#### Input:
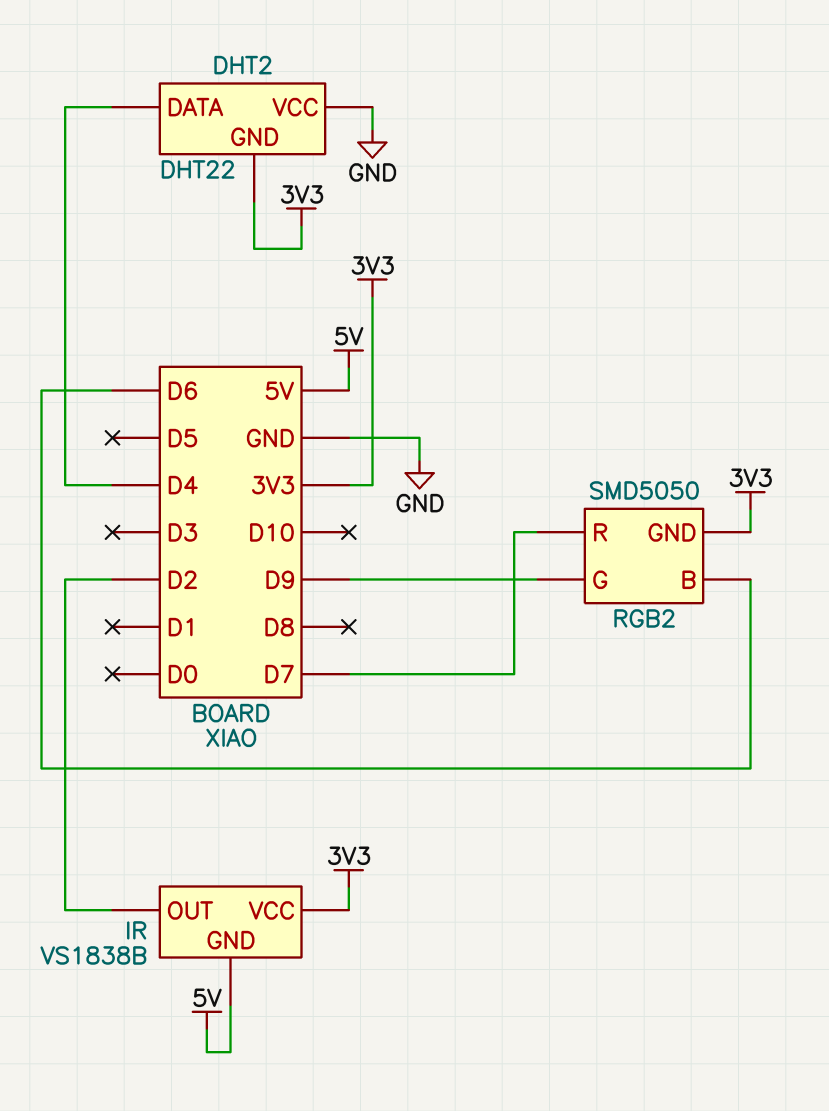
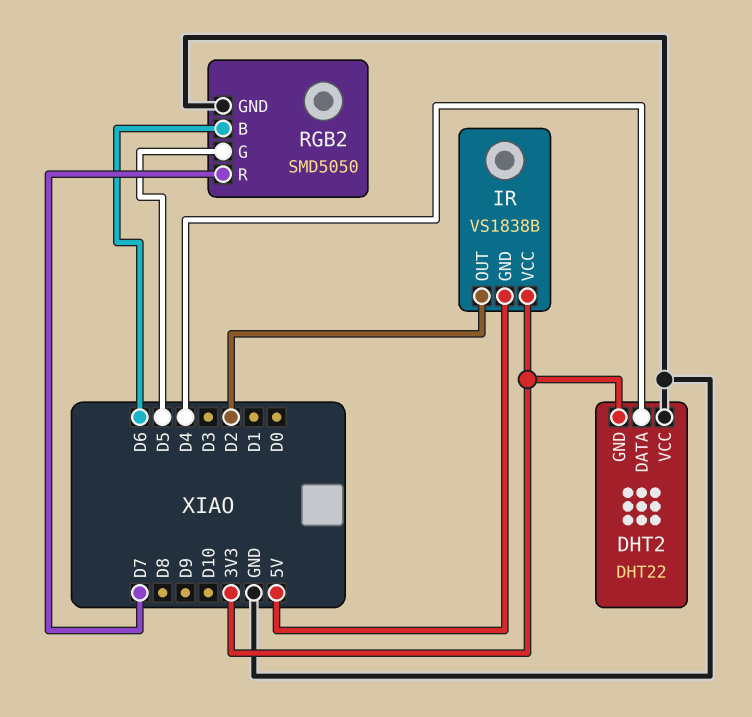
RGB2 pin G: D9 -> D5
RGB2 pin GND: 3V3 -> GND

---

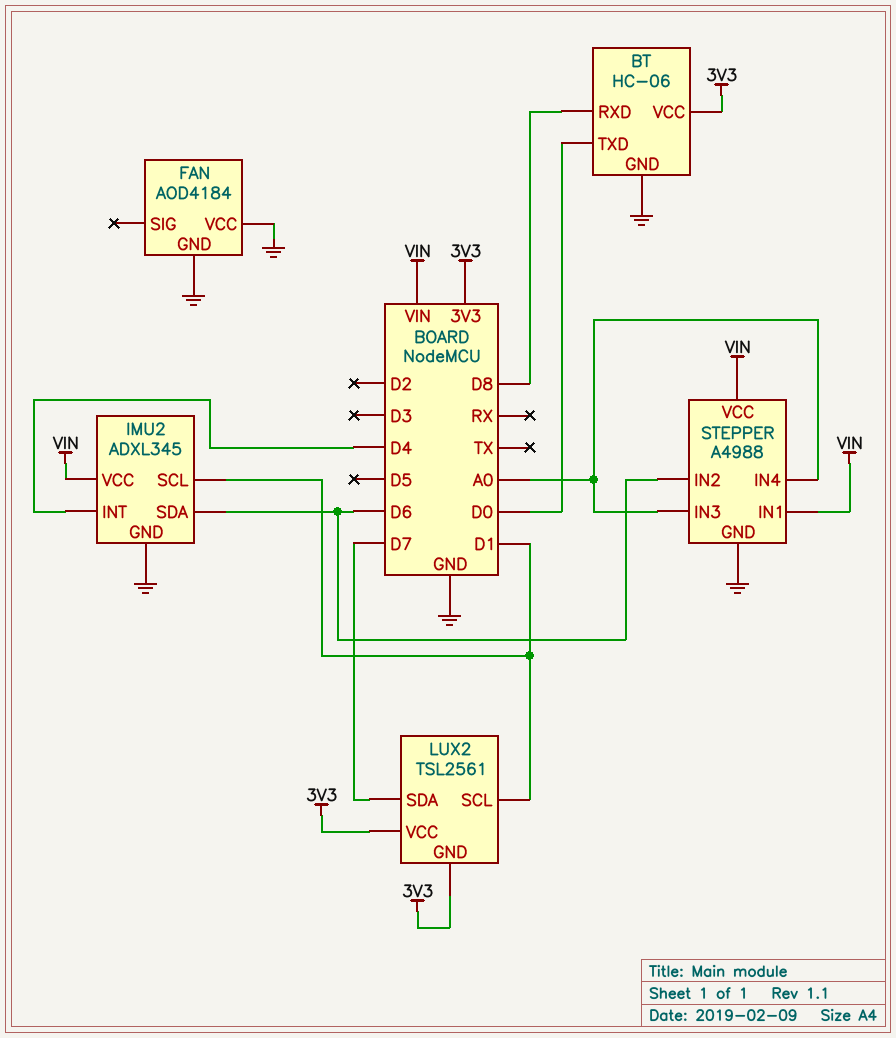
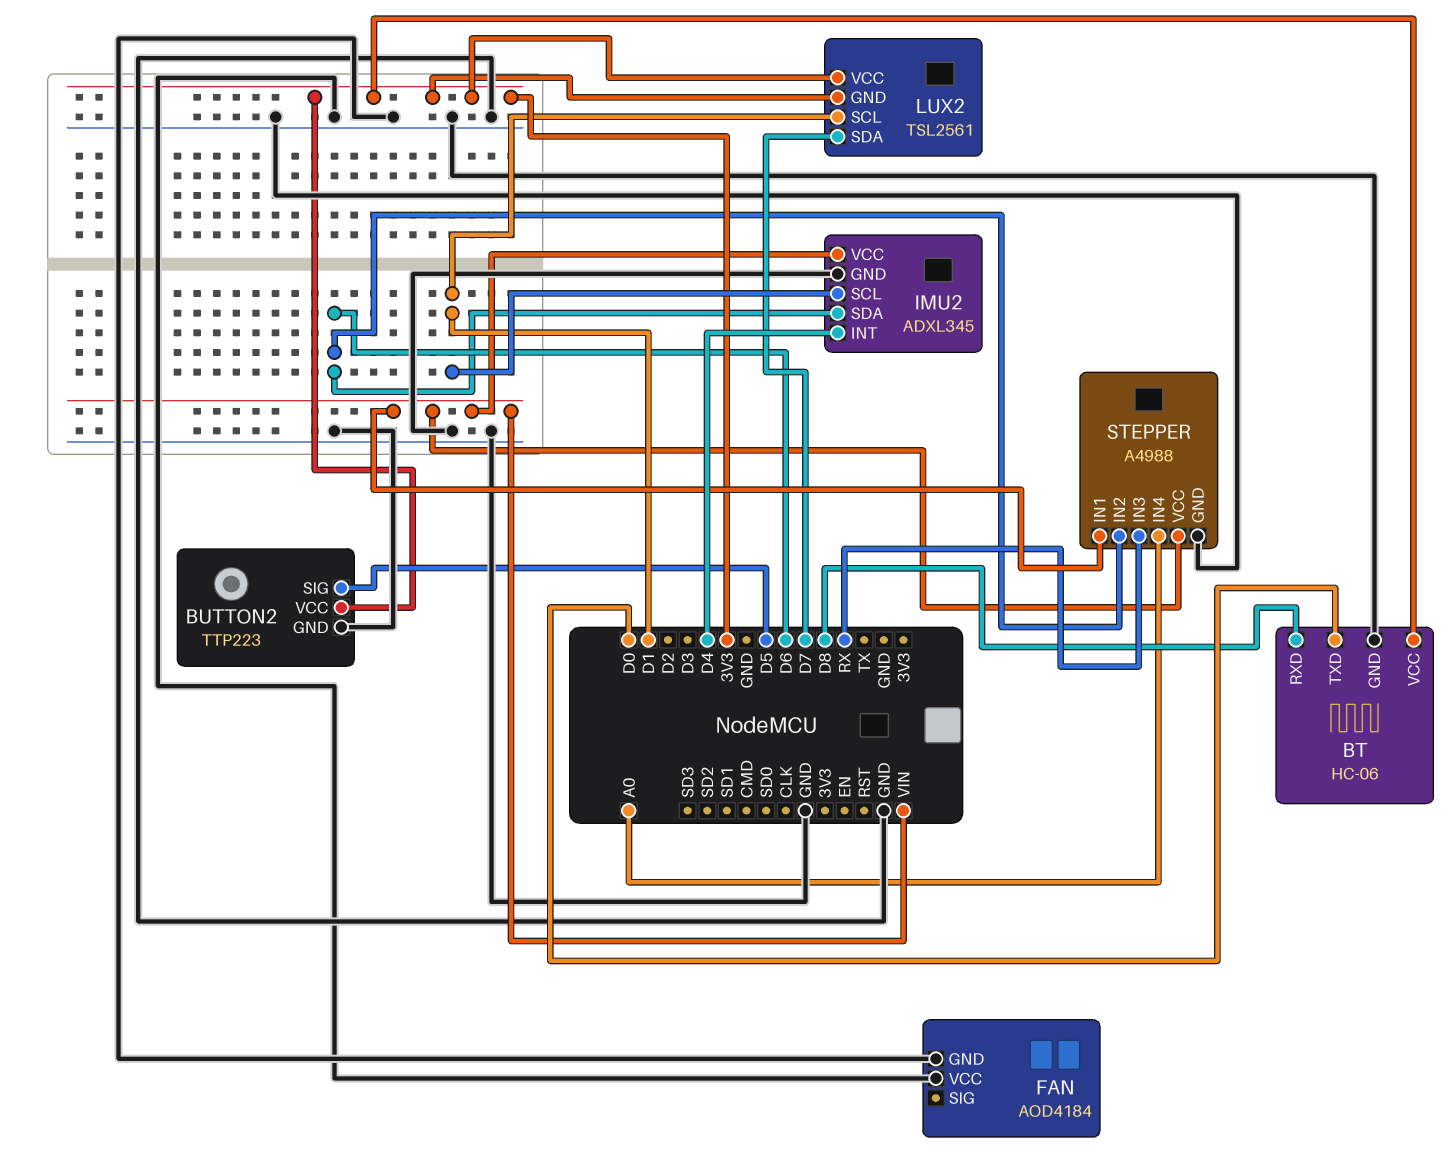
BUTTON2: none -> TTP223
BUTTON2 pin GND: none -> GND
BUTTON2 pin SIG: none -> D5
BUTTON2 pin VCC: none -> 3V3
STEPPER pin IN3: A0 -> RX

--

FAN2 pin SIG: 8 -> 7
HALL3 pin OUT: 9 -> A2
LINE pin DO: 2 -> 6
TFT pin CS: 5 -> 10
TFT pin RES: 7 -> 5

#### Exercise prompt:
Copy each line of the entries in which the string "none" is found.

#### The completed task:
BUTTON2: none -> TTP223
BUTTON2 pin GND: none -> GND
BUTTON2 pin SIG: none -> D5
BUTTON2 pin VCC: none -> 3V3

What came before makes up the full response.